» LISTED ENTRIES
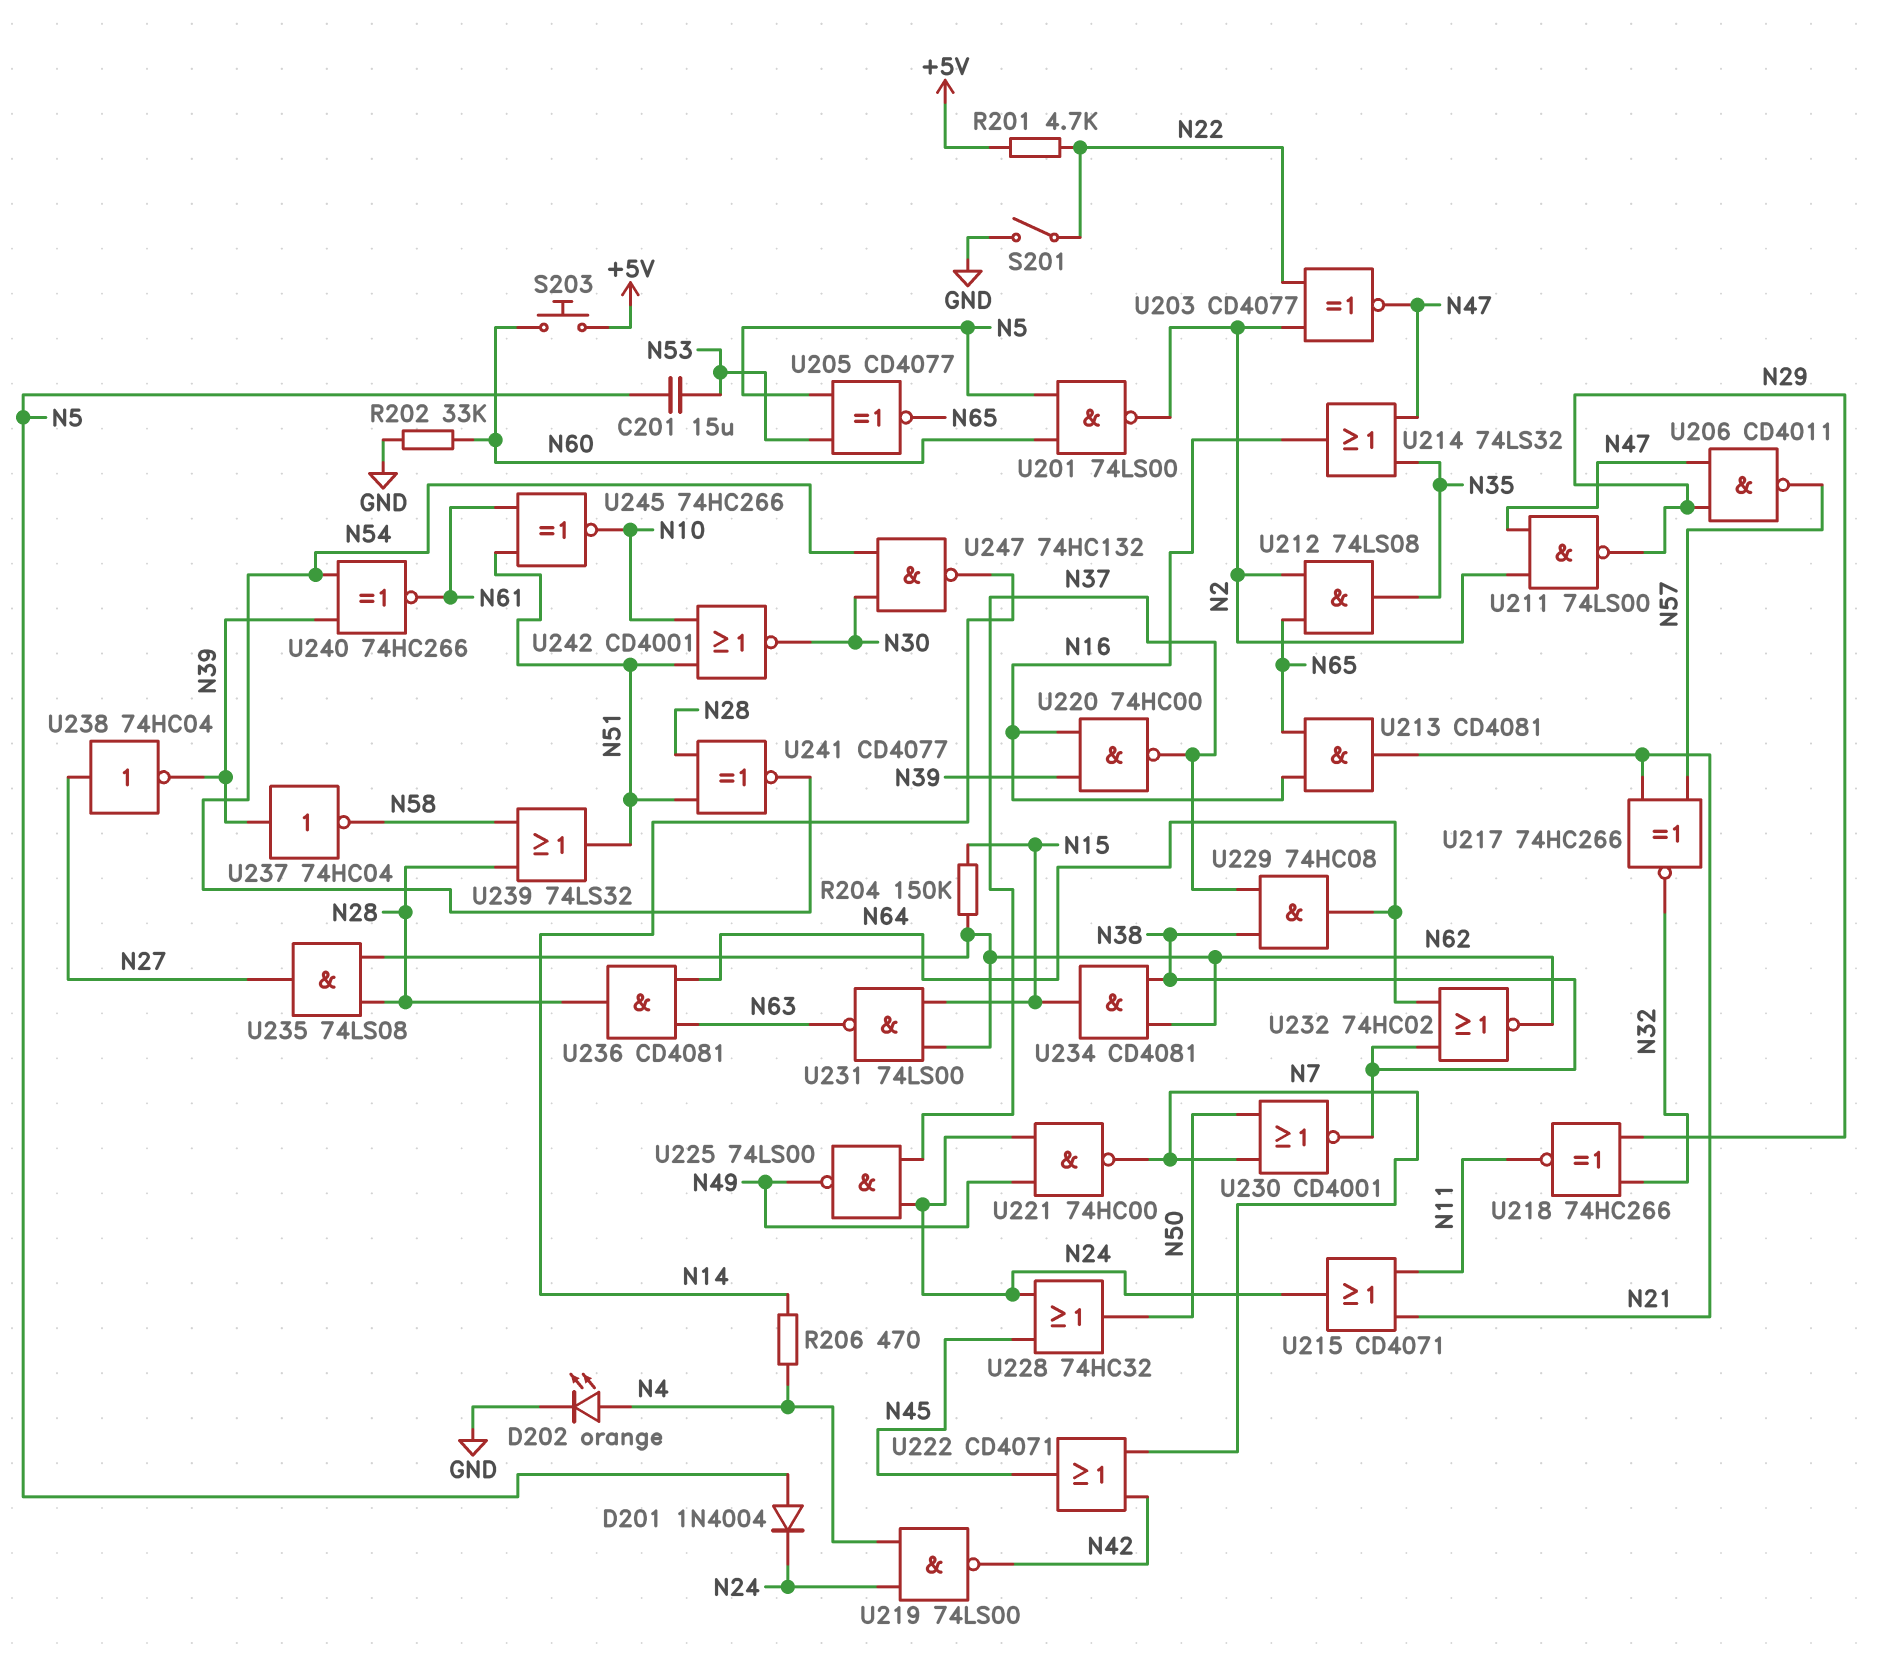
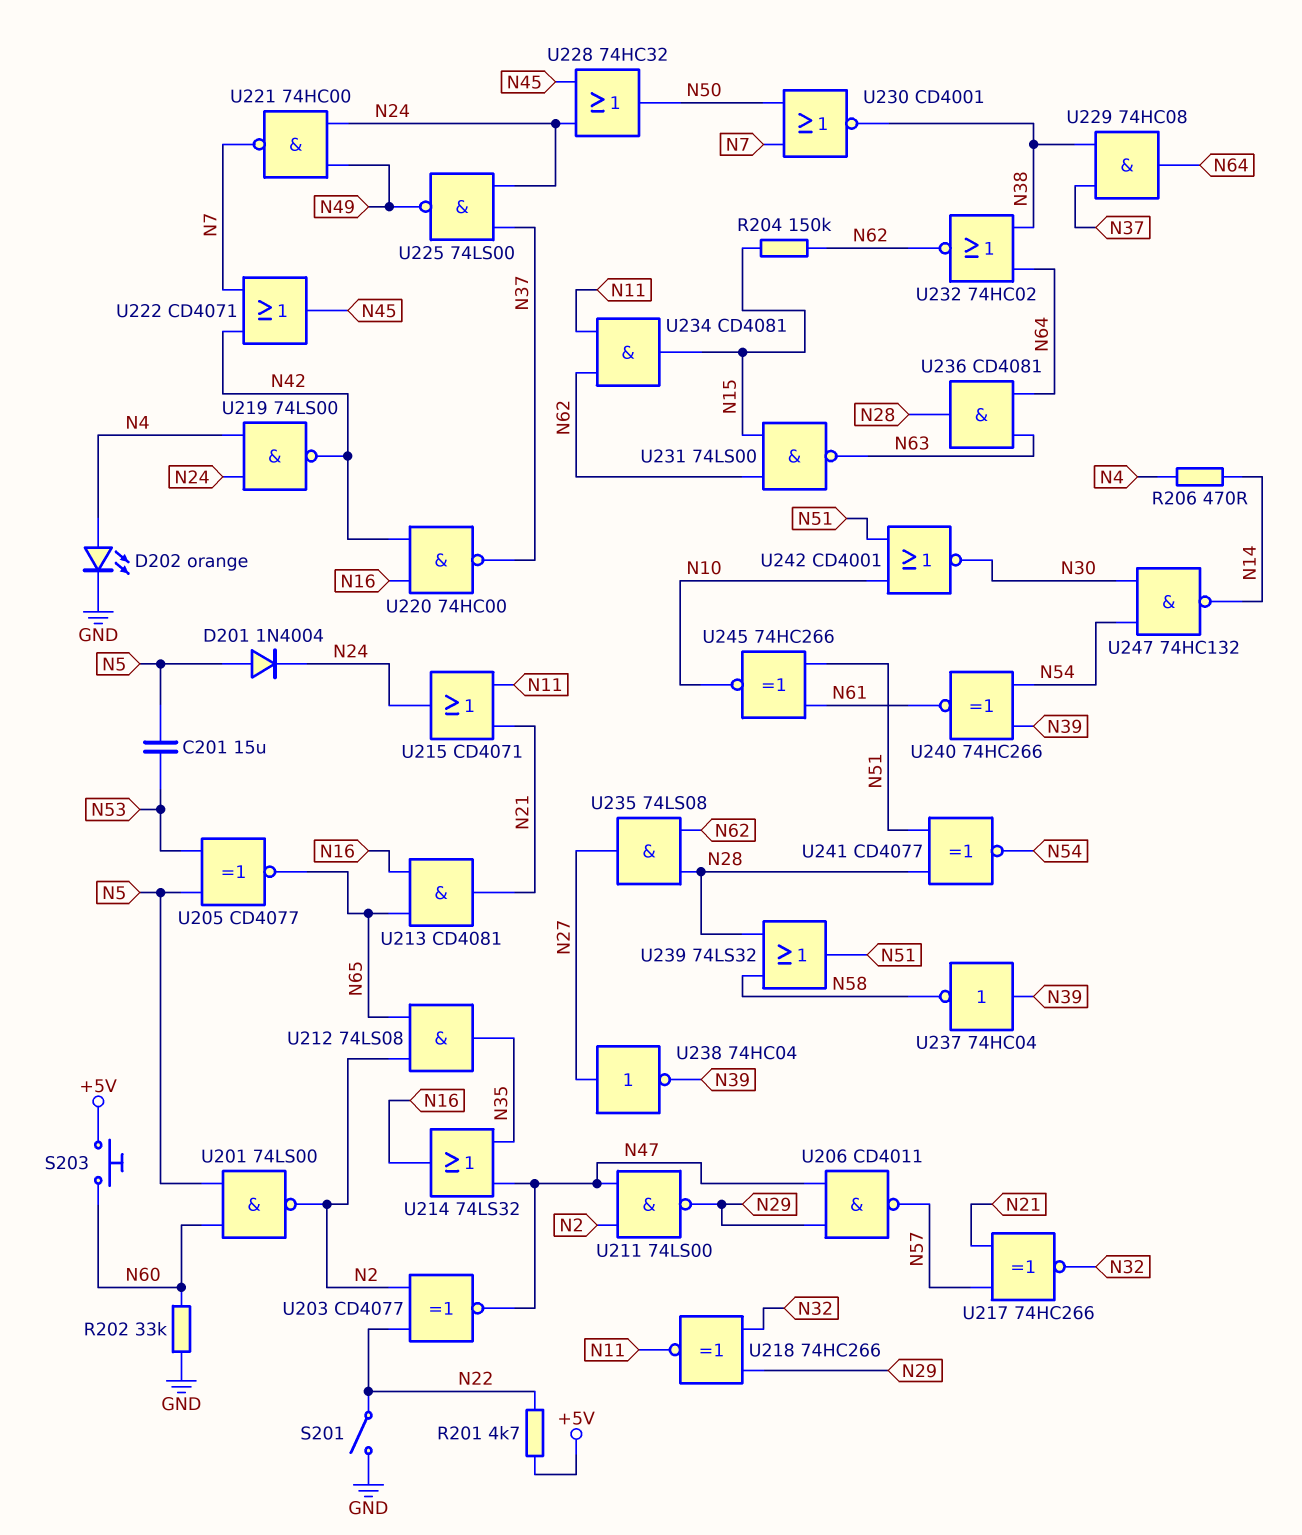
U220: NAND 74HC00 (in N16, in N39, out N37) -> NAND 74HC00 (in N16, in N42, out N37)
U234: AND CD4081 (in N38, in N62, out N15) -> AND CD4081 (in N11, in N62, out N15)

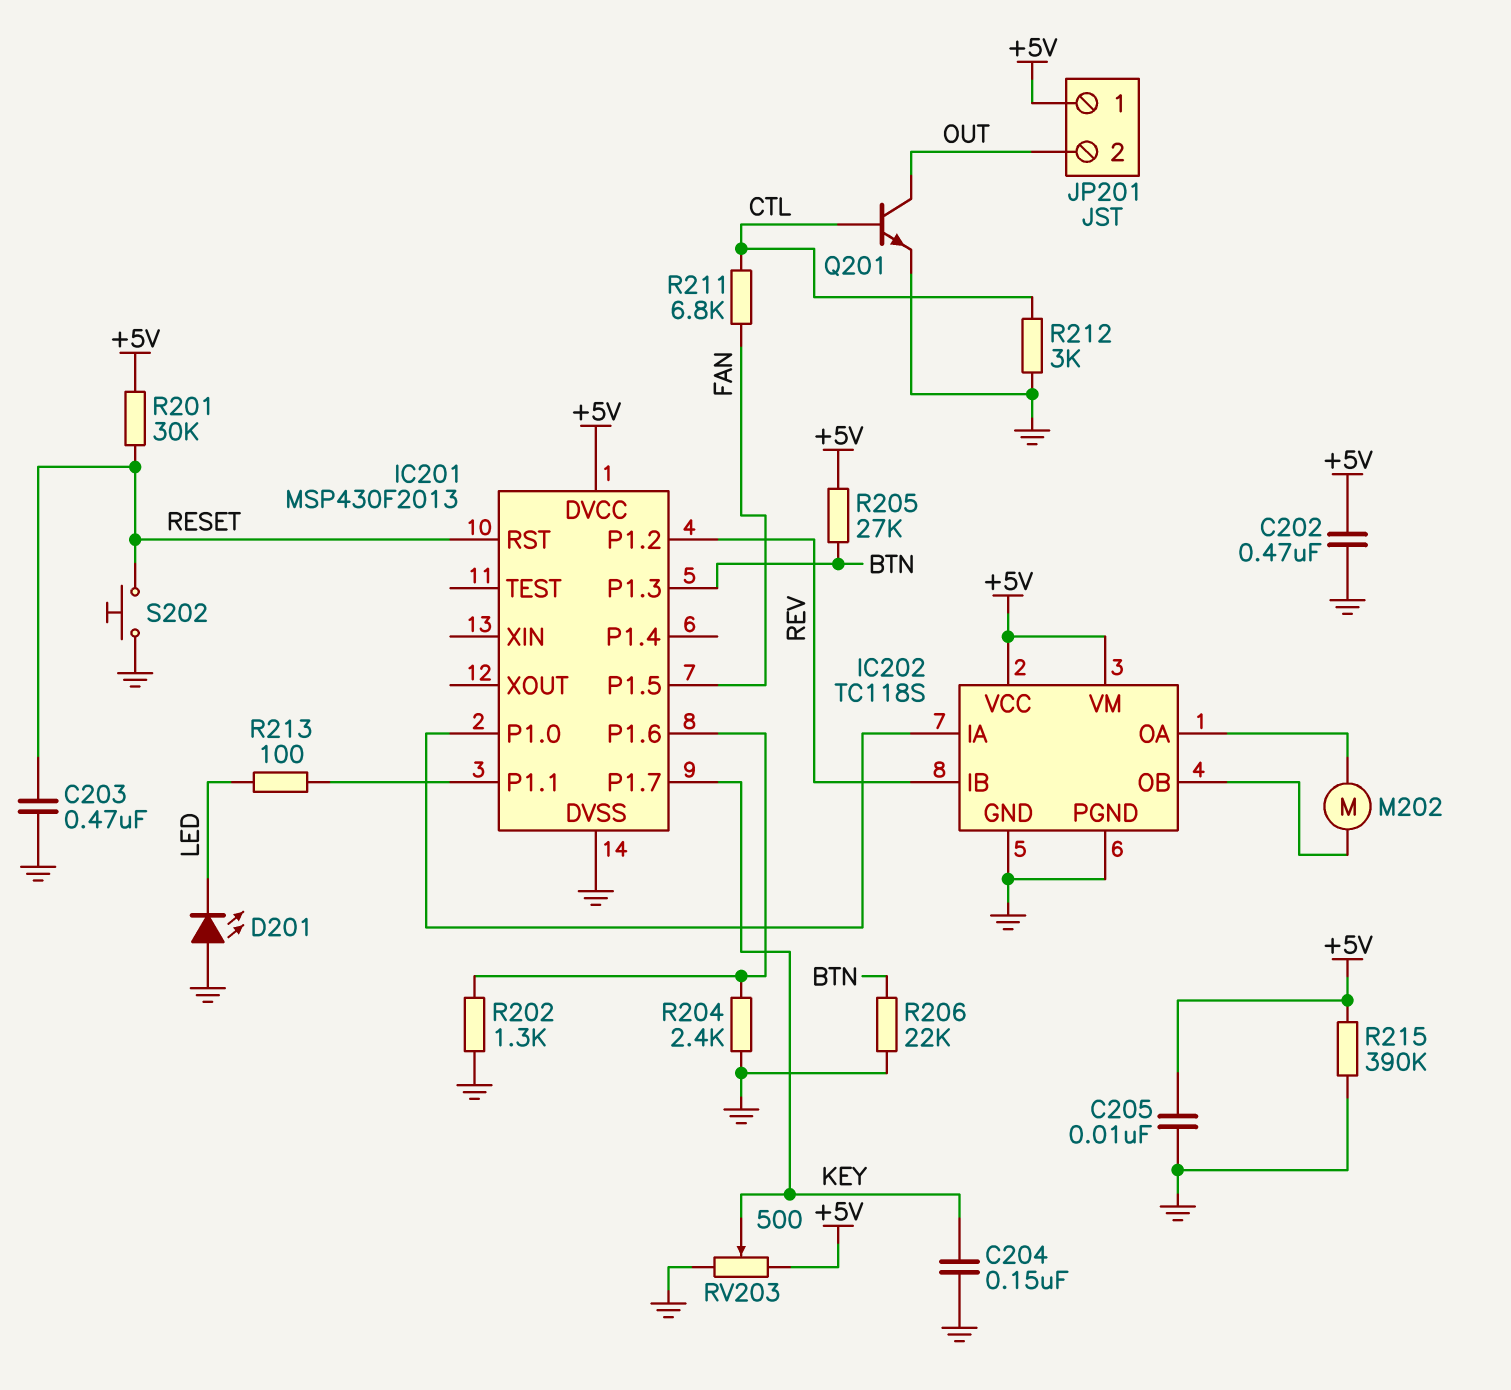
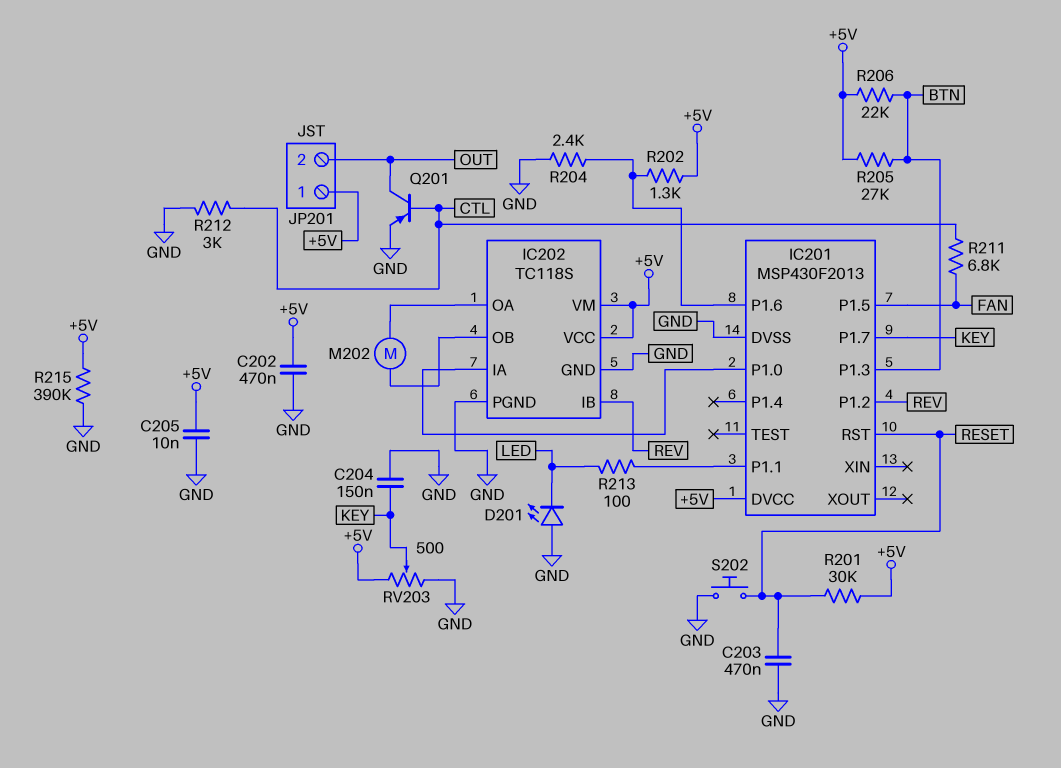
Q201: NPN (B CTL, C OUT, E GND) -> PNP (B CTL, C OUT, E GND)
R202: 1.3k (GND, IC201/P1.6) -> 1.3k (+5V, IC201/P1.6)
R206: 22k (BTN, GND) -> 22k (+5V, BTN)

» WHAT YOU HAVE TO DO
Every record above should be transcribed exactly; the pictures stay out of the copy.

» RESPONSE BOX
U220: NAND 74HC00 (in N16, in N39, out N37) -> NAND 74HC00 (in N16, in N42, out N37)
U234: AND CD4081 (in N38, in N62, out N15) -> AND CD4081 (in N11, in N62, out N15)

Q201: NPN (B CTL, C OUT, E GND) -> PNP (B CTL, C OUT, E GND)
R202: 1.3k (GND, IC201/P1.6) -> 1.3k (+5V, IC201/P1.6)
R206: 22k (BTN, GND) -> 22k (+5V, BTN)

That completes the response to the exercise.